PROBLEM TO WORK ON
Repeat all of the data below word for word, keeping no images.

SOURCE MATERIAL

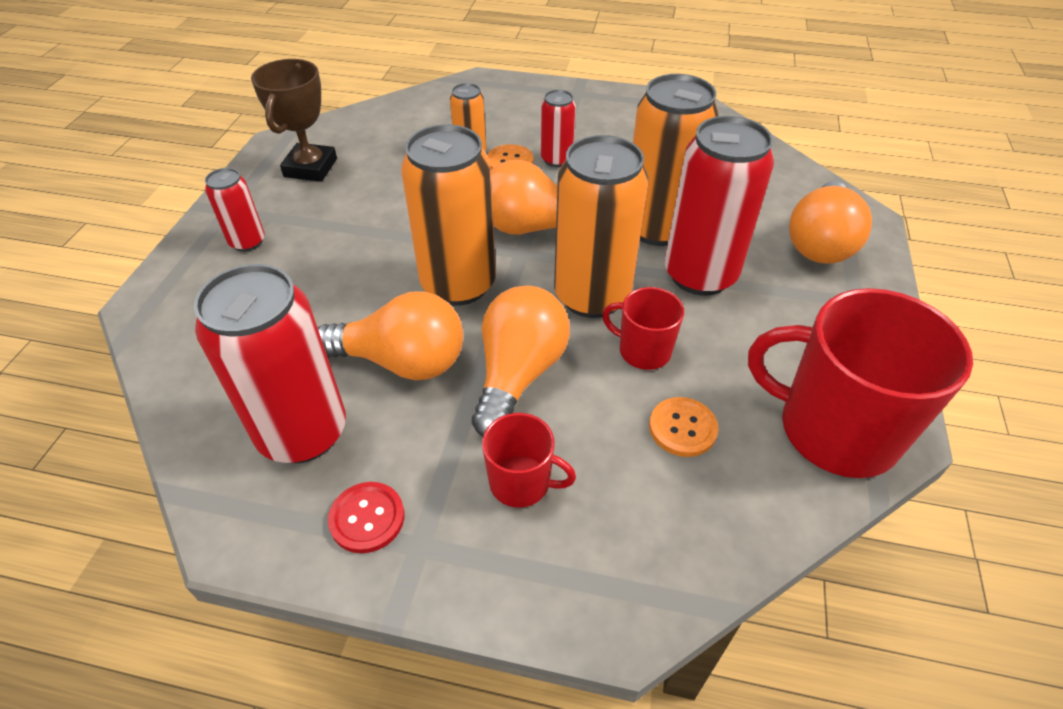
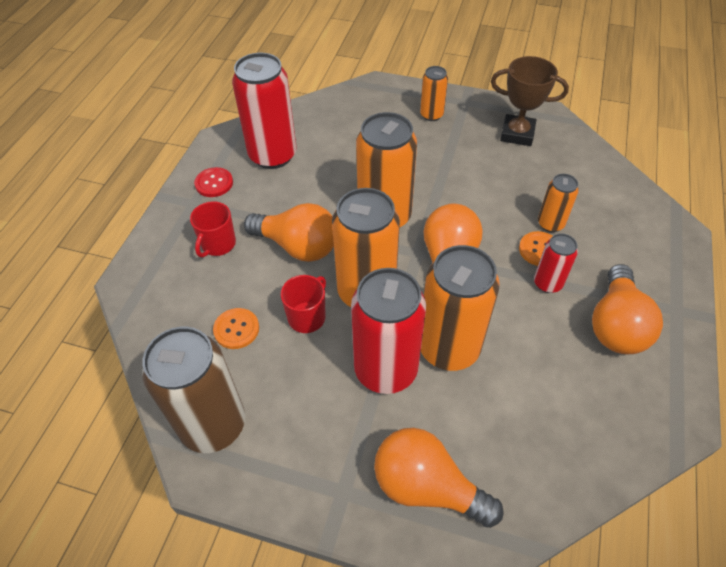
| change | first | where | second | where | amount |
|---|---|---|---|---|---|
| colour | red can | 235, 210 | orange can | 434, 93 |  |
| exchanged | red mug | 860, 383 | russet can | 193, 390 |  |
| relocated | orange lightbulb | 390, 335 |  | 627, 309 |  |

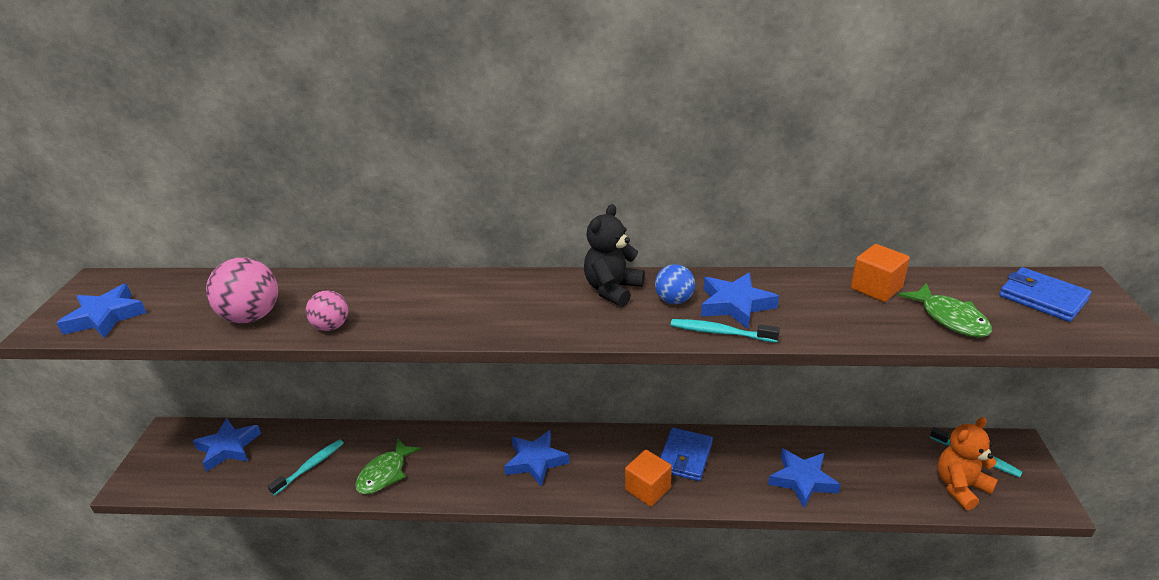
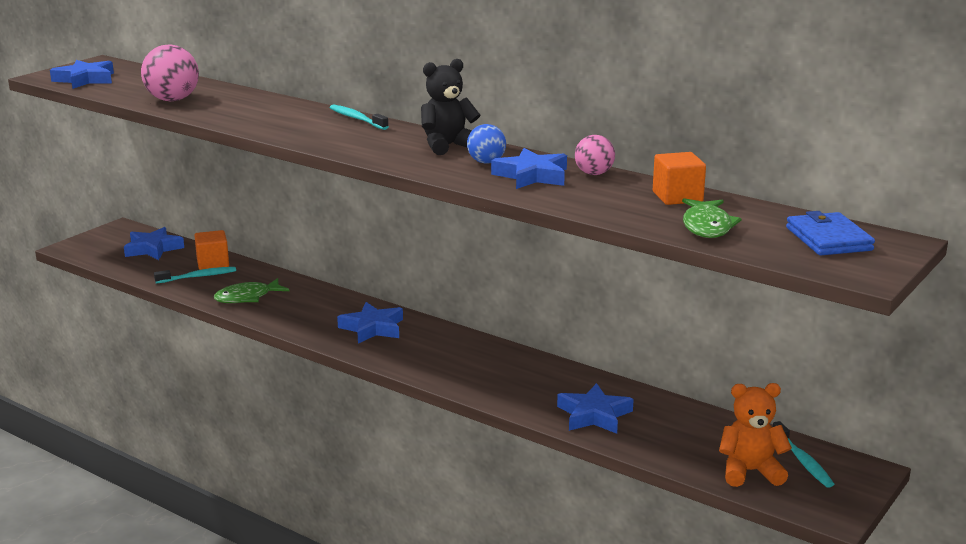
| change | first | where | second | where | amount |
|---|---|---|---|---|---|
| relocated | rosy sphere | 327, 310 |  | 595, 155 |  |
| relocated | teal tooth brush | 725, 331 |  | 359, 117 |  |
| missing | cobalt wallet | 686, 454 |  |  |  |
| relocated | orange solid cube | 648, 478 |  | 211, 250 |  |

SOLVED EXERCISE
| change | first | where | second | where | amount |
|---|---|---|---|---|---|
| colour | red can | 235, 210 | orange can | 434, 93 |  |
| exchanged | red mug | 860, 383 | russet can | 193, 390 |  |
| relocated | orange lightbulb | 390, 335 |  | 627, 309 |  |

| change | first | where | second | where | amount |
|---|---|---|---|---|---|
| relocated | rosy sphere | 327, 310 |  | 595, 155 |  |
| relocated | teal tooth brush | 725, 331 |  | 359, 117 |  |
| missing | cobalt wallet | 686, 454 |  |  |  |
| relocated | orange solid cube | 648, 478 |  | 211, 250 |  |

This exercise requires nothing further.